» Required work:
Pull every line that includes the word "none" from the data.

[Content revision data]
* * * * * * *
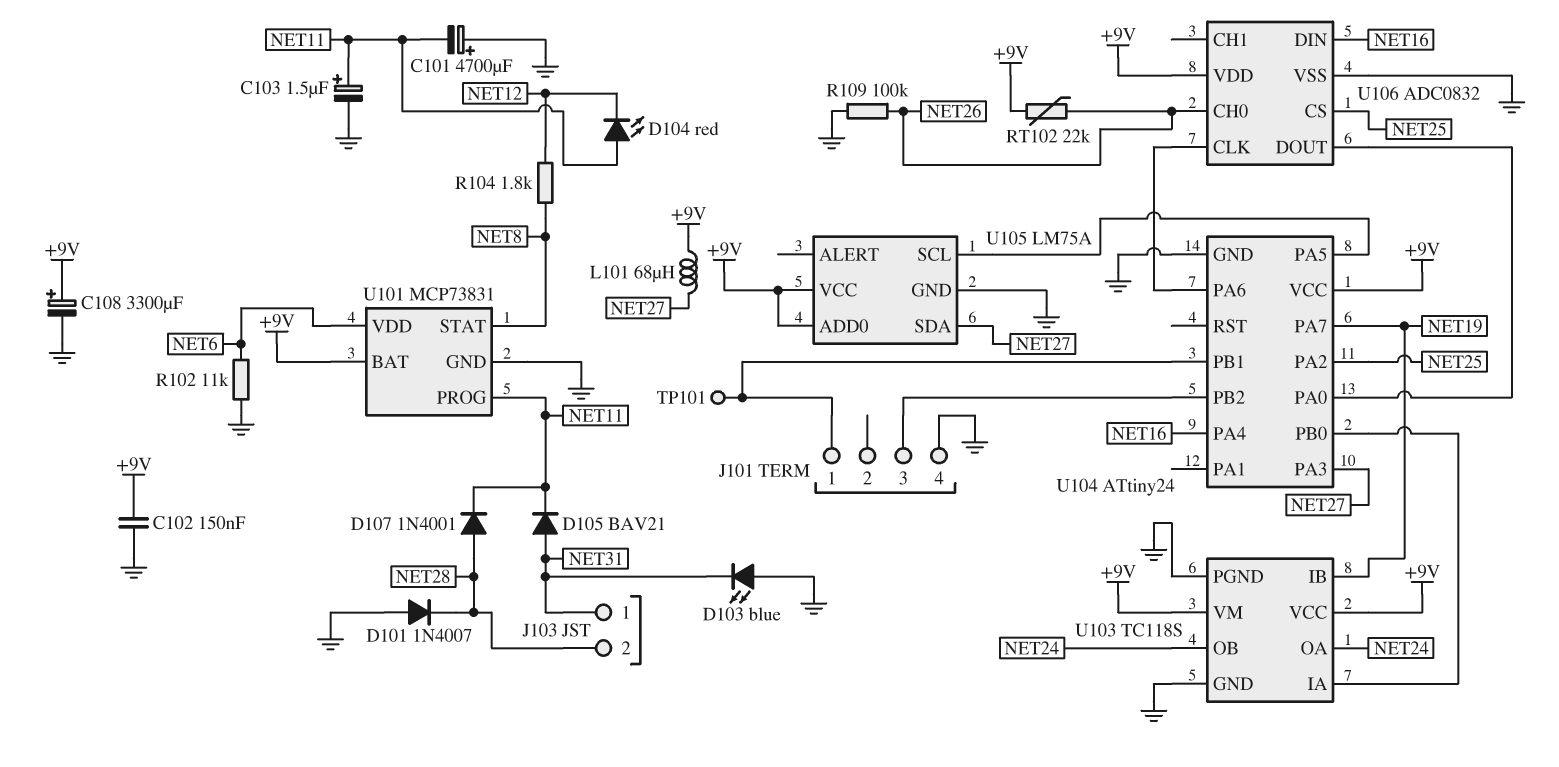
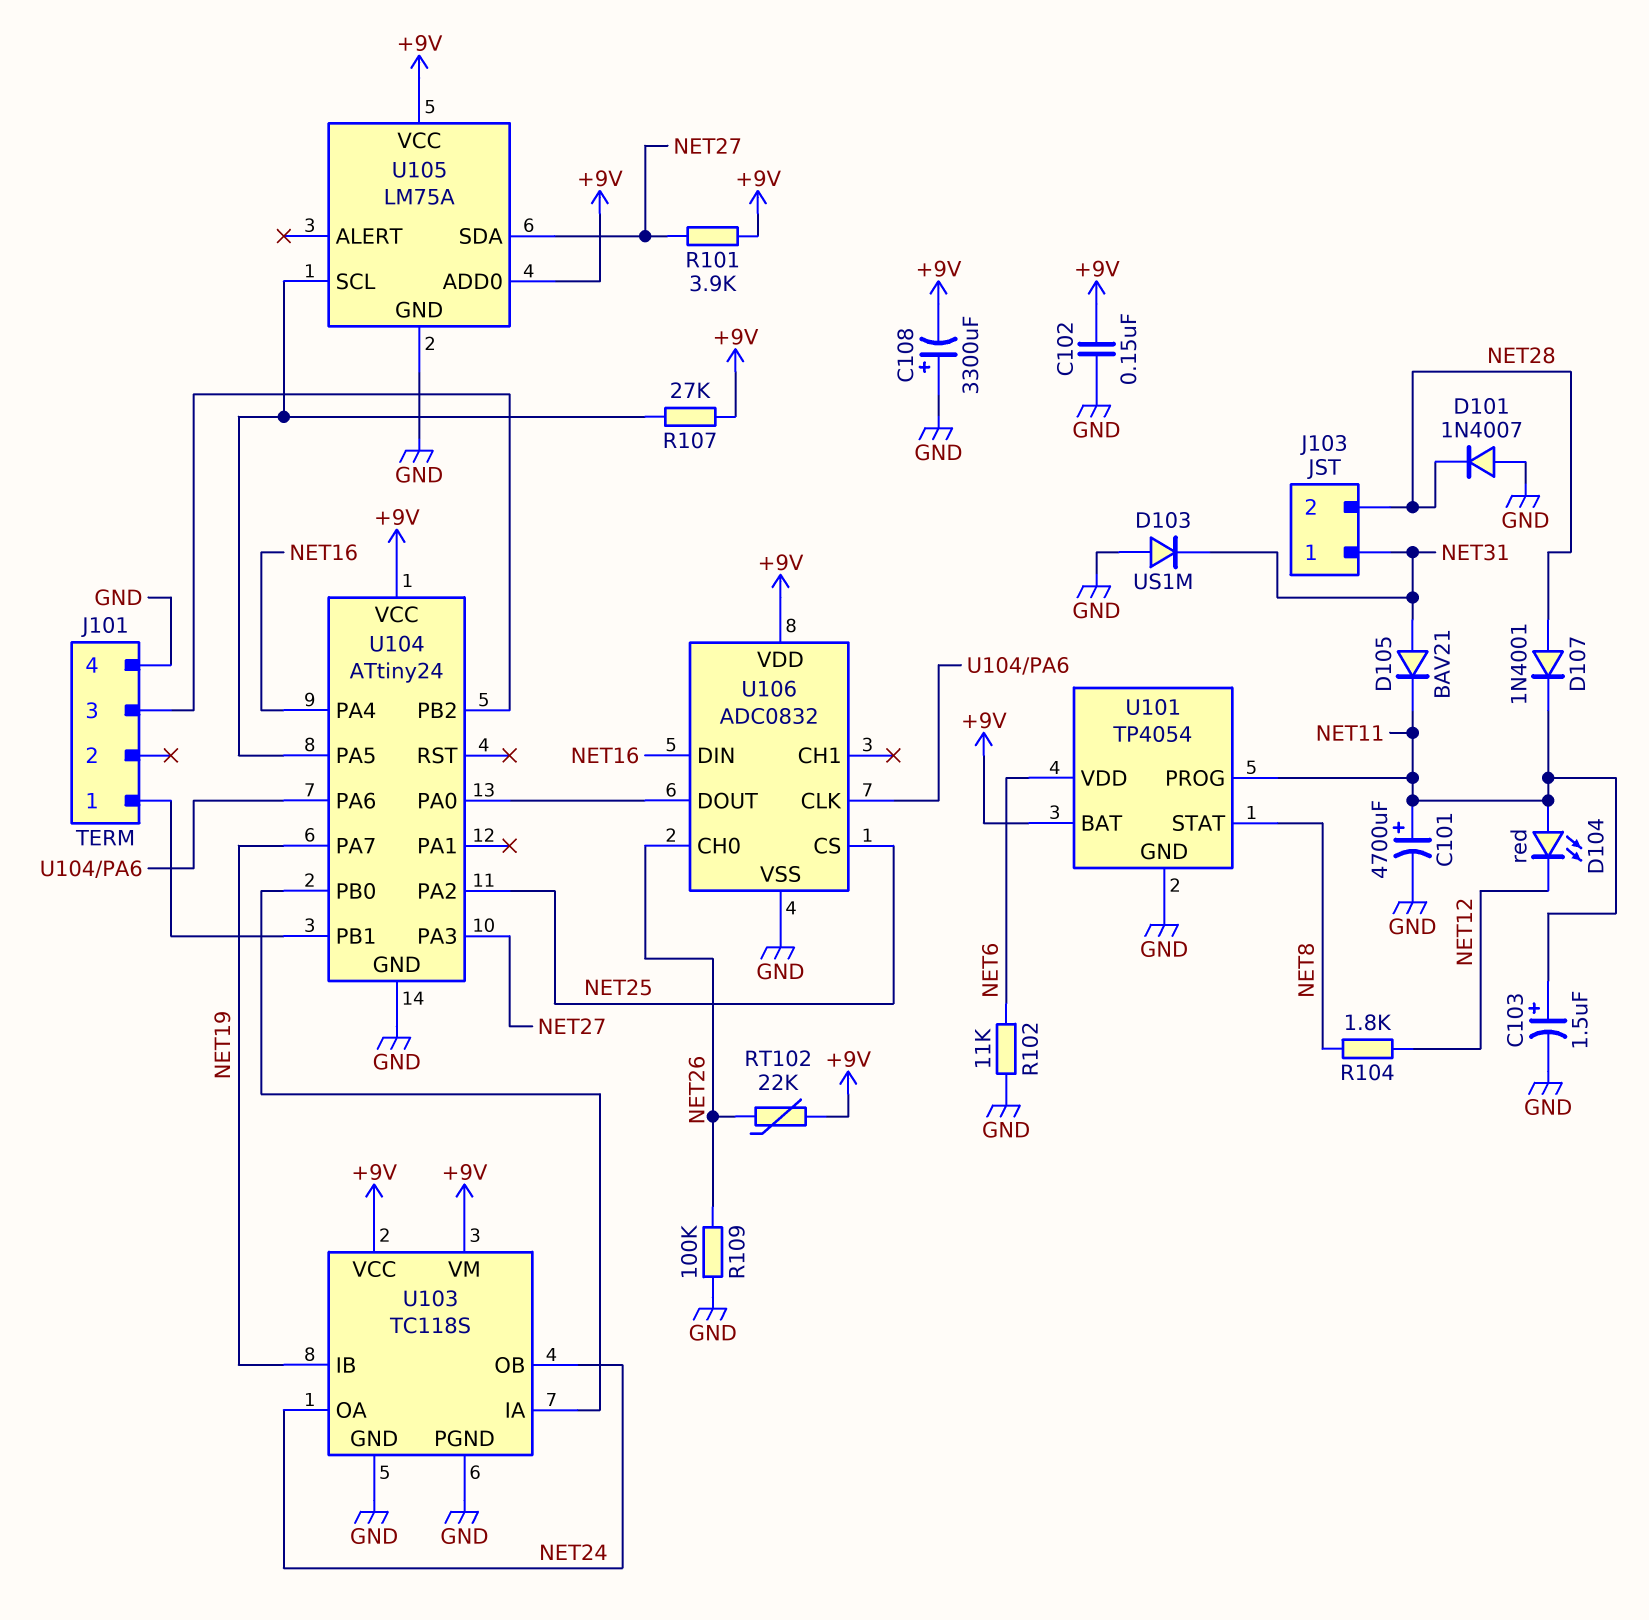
C101: 4700uF (plus GND, minus NET11) -> 4700uF (plus NET11, minus GND)
C108: 3300uF (plus +9V, minus GND) -> 3300uF (plus GND, minus +9V)
D103: LED blue (A GND, K NET31) -> diode US1M (A GND, K NET31)
L101: 68uH (+9V, NET27) -> none
R101: none -> 3.9k (+9V, NET27)
R107: none -> 27k (+9V, U104/PA5)
TP101: test point (J101/1) -> none
U101: MCP73831 -> TP4054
* * * * * * *
» Reply to the exercise:
L101: 68uH (+9V, NET27) -> none
R101: none -> 3.9k (+9V, NET27)
R107: none -> 27k (+9V, U104/PA5)
TP101: test point (J101/1) -> none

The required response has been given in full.